**How to complete this task**
Could you reproduce, from the records below, everything from the line with "(323, 115) = (256, 232): blue" down to the line with "(417, 377) = (612, 666): turquoise", keeping both of those lines and changing nothing?

**Provided records**
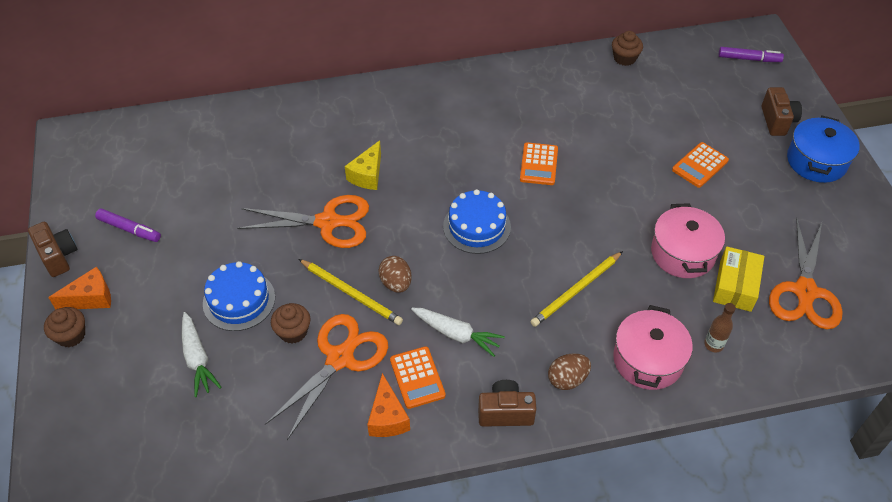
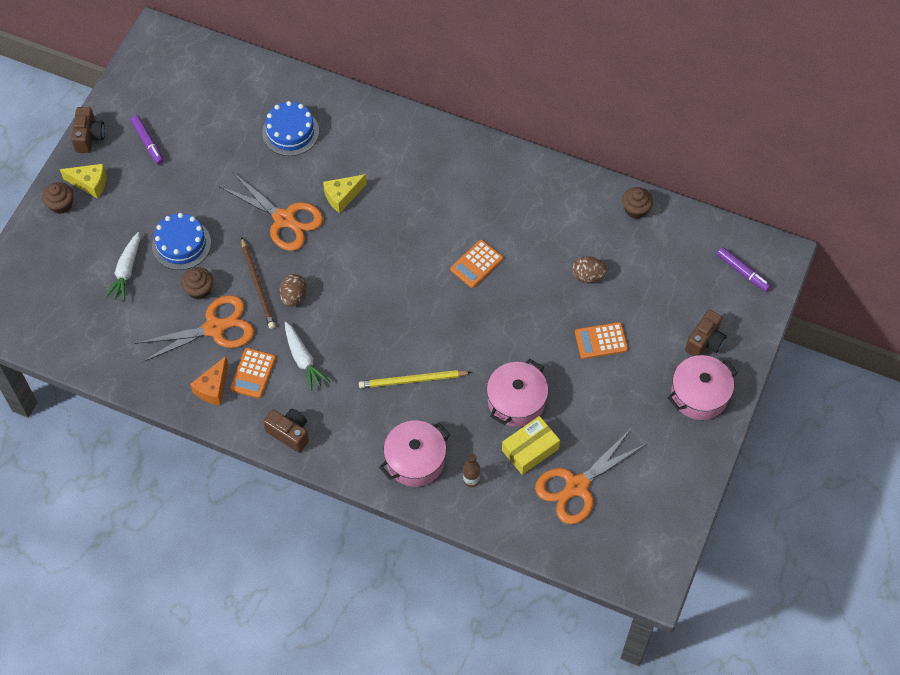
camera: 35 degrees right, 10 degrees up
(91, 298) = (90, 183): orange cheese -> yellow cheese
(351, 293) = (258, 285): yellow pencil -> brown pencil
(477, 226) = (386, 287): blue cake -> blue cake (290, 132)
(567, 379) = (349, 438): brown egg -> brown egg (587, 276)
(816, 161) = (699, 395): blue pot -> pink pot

...

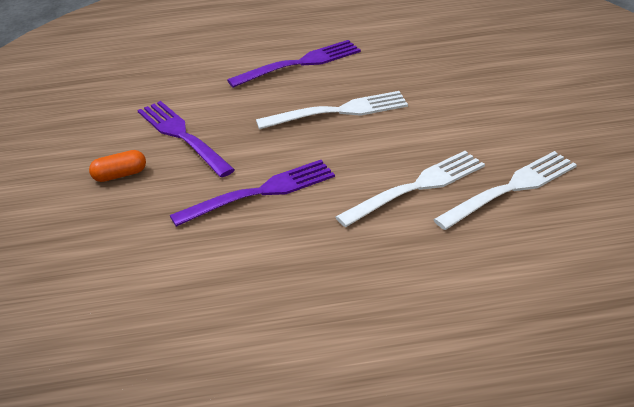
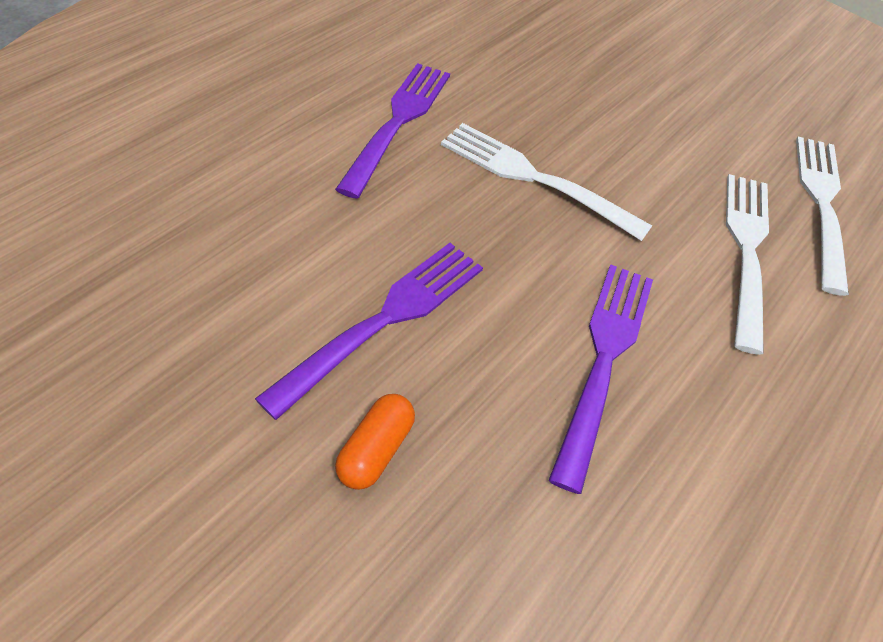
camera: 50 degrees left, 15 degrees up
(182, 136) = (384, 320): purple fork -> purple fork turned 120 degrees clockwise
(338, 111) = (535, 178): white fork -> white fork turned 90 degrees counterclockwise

==

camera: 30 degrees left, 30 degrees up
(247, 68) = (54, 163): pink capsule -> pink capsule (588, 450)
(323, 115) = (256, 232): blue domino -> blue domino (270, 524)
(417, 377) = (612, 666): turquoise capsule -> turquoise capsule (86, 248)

**Task answer**
(323, 115) = (256, 232): blue domino -> blue domino (270, 524)
(417, 377) = (612, 666): turquoise capsule -> turquoise capsule (86, 248)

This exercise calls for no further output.